Problem requirements>
Reproduce the records below exactly, but only between the lines holding "blue semicircle: (192, 198)" and "brown square: (19, 50)", inclusive.

⁂

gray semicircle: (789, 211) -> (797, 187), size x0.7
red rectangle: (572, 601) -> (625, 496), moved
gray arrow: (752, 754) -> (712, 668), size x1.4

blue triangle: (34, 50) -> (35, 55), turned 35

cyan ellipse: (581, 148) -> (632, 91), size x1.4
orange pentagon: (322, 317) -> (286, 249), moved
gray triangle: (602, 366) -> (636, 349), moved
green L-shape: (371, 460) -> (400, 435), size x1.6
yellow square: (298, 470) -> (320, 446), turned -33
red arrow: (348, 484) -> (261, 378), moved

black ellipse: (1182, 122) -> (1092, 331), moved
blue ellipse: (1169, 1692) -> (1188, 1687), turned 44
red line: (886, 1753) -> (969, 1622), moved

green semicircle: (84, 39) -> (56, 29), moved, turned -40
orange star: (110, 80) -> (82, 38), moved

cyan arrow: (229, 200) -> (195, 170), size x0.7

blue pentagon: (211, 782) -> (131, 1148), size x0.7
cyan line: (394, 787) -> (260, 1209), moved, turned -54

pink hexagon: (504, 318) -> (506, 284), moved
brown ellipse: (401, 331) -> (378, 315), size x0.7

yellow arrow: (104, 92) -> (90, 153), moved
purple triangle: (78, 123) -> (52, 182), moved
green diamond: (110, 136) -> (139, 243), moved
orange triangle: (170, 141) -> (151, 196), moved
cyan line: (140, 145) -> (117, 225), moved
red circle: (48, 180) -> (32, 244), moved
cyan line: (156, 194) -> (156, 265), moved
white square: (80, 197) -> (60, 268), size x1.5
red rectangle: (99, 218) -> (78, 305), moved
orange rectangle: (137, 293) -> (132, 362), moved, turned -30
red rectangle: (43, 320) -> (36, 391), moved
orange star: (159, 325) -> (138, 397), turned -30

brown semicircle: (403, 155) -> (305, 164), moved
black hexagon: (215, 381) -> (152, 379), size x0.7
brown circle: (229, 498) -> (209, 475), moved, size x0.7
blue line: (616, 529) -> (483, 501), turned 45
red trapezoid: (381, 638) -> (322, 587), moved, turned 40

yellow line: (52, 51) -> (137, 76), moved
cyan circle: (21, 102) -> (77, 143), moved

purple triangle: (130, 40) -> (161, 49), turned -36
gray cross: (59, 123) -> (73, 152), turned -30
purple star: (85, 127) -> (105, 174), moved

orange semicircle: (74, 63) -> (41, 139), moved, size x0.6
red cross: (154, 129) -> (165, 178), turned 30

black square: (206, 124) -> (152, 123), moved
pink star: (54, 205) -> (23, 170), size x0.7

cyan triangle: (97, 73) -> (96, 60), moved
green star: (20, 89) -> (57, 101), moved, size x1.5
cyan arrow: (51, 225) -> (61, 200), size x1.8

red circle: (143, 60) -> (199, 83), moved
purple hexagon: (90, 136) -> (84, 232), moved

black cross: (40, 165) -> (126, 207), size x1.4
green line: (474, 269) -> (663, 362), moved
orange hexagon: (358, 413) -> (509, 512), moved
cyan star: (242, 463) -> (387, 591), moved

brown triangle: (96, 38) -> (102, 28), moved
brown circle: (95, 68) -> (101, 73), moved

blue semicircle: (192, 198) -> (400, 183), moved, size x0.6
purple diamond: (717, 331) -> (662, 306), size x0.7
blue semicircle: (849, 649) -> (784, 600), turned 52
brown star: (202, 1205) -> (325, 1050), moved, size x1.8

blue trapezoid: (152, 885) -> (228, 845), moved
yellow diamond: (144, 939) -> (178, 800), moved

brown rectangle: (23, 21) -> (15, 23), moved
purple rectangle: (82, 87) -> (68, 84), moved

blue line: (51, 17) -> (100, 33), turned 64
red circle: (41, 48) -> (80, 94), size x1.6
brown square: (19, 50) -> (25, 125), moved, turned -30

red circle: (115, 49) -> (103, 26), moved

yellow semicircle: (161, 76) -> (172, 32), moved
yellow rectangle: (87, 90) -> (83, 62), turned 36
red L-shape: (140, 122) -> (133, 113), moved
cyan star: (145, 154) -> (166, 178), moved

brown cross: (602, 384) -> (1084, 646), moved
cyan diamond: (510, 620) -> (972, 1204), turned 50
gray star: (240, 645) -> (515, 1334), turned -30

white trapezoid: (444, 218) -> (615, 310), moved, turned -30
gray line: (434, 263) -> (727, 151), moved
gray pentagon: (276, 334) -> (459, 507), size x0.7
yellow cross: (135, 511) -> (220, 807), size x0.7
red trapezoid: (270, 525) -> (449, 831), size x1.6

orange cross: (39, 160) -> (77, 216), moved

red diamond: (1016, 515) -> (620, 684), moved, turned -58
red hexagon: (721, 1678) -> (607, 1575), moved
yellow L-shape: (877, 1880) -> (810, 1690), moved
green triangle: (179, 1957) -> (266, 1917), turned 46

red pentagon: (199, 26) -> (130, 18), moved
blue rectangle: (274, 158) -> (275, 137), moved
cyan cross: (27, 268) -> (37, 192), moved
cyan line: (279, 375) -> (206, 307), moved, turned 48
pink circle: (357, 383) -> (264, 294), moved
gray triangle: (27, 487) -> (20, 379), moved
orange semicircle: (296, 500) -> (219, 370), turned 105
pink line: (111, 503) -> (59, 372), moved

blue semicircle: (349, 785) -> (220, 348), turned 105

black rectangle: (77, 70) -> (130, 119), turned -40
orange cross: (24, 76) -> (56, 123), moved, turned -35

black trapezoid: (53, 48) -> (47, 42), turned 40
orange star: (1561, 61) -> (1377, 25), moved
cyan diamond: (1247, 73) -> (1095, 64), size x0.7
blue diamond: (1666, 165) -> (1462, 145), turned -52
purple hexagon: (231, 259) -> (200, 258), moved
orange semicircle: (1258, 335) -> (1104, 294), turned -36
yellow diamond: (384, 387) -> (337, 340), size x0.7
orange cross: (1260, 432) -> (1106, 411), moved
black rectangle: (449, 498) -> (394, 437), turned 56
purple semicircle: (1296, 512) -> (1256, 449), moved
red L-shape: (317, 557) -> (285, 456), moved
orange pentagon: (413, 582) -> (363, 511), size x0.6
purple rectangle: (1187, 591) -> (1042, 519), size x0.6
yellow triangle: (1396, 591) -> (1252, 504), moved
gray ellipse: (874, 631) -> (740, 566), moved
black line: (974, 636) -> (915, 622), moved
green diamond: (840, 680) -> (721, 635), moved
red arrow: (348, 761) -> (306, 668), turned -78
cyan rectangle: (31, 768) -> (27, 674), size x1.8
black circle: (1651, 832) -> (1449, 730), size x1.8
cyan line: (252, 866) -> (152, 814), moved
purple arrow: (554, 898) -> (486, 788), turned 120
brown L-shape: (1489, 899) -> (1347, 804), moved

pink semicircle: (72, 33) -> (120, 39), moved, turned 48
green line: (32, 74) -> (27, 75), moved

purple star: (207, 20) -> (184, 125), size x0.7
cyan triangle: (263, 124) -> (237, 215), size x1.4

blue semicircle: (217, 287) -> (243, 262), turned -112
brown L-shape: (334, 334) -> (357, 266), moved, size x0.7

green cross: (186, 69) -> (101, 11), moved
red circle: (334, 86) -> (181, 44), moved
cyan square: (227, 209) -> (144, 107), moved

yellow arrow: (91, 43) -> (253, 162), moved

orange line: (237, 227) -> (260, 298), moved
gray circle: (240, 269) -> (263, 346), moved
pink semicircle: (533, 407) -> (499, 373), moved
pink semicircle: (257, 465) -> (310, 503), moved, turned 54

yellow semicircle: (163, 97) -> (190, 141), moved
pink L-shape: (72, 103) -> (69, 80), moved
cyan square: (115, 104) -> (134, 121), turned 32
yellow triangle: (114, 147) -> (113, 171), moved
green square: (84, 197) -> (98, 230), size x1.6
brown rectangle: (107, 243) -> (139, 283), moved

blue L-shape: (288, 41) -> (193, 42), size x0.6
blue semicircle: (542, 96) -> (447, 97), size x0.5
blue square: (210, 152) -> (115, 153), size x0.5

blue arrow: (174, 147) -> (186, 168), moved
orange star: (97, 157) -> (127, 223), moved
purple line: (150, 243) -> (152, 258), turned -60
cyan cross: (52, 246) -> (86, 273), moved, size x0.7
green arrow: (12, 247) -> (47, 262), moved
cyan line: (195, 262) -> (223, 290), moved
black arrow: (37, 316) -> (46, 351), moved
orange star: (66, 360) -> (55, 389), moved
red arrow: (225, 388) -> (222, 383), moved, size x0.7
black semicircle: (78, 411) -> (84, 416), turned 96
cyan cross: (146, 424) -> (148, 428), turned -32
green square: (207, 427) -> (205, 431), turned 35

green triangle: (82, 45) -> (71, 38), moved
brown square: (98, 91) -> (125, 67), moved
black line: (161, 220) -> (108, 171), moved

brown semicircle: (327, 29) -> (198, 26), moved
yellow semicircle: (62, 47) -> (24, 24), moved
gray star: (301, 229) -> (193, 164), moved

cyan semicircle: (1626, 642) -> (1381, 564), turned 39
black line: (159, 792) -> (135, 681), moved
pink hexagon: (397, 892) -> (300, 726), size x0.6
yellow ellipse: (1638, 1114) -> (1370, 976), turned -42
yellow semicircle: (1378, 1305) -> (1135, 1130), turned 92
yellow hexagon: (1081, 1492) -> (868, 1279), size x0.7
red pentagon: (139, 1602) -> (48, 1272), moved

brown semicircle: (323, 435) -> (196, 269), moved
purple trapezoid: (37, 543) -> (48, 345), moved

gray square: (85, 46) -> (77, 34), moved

⁂

Response for this exercise>
blue semicircle: (192, 198) -> (400, 183), moved, size x0.6
purple diamond: (717, 331) -> (662, 306), size x0.7
blue semicircle: (849, 649) -> (784, 600), turned 52
brown star: (202, 1205) -> (325, 1050), moved, size x1.8

blue trapezoid: (152, 885) -> (228, 845), moved
yellow diamond: (144, 939) -> (178, 800), moved

brown rectangle: (23, 21) -> (15, 23), moved
purple rectangle: (82, 87) -> (68, 84), moved

blue line: (51, 17) -> (100, 33), turned 64
red circle: (41, 48) -> (80, 94), size x1.6
brown square: (19, 50) -> (25, 125), moved, turned -30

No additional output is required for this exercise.